┌─ TASK DATA
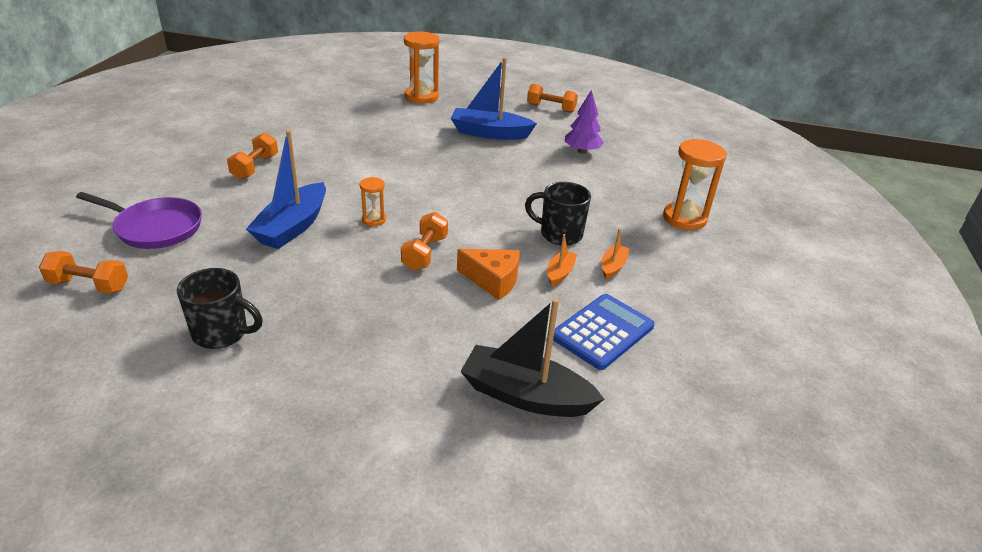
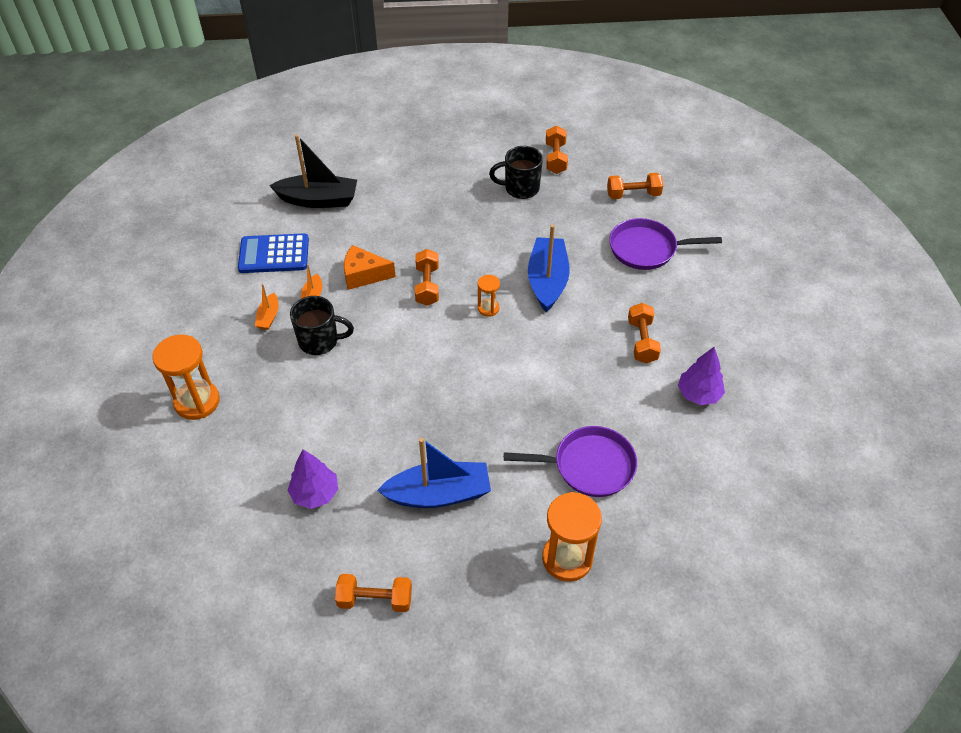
camera: 165 degrees right, 15 degrees up
(124, 365) = (555, 158): none -> orange dumbbell
(250, 133) = (698, 394): none -> purple tree
(372, 122) = (589, 466): none -> purple pan
(602, 332) = (274, 254): blue calculator -> blue calculator turned 60 degrees clockwise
└─
ABOUT THIS EXERCISE ▸
Everything in the records goes into your answer exactly, except the pictures.

ANSWER SECTION ▸
camera: 165 degrees right, 15 degrees up
(124, 365) = (555, 158): none -> orange dumbbell
(250, 133) = (698, 394): none -> purple tree
(372, 122) = (589, 466): none -> purple pan
(602, 332) = (274, 254): blue calculator -> blue calculator turned 60 degrees clockwise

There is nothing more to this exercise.